● Work order: Below are entries; output exactly the lines from the one with "L4: 220uH (SIG4, VIN) -> none" to the one with "D4: LED (A 5V, K", both included, and nothing else.

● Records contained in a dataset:
..............................

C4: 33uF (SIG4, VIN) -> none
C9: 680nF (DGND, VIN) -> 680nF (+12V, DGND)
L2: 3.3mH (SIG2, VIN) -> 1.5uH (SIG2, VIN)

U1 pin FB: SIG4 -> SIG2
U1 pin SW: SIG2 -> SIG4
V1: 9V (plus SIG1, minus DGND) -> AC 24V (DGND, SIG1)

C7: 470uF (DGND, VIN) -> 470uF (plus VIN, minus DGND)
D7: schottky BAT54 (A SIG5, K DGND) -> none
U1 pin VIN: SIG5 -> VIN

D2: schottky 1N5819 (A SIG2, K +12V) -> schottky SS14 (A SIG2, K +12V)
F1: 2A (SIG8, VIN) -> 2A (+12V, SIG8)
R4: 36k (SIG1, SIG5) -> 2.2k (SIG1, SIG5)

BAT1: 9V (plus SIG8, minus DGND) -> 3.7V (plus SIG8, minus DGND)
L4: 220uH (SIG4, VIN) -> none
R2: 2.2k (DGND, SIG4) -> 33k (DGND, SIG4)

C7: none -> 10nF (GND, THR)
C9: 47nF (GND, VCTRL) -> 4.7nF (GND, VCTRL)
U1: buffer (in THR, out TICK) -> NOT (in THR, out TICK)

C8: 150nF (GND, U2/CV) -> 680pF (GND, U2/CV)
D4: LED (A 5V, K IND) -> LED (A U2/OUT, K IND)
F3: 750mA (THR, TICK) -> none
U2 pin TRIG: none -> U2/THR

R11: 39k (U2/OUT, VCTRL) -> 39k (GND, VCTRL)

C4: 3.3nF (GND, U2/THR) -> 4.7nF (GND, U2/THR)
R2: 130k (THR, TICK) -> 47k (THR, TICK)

..............................

● Response to the exercise:
L4: 220uH (SIG4, VIN) -> none
R2: 2.2k (DGND, SIG4) -> 33k (DGND, SIG4)

C7: none -> 10nF (GND, THR)
C9: 47nF (GND, VCTRL) -> 4.7nF (GND, VCTRL)
U1: buffer (in THR, out TICK) -> NOT (in THR, out TICK)

C8: 150nF (GND, U2/CV) -> 680pF (GND, U2/CV)
D4: LED (A 5V, K IND) -> LED (A U2/OUT, K IND)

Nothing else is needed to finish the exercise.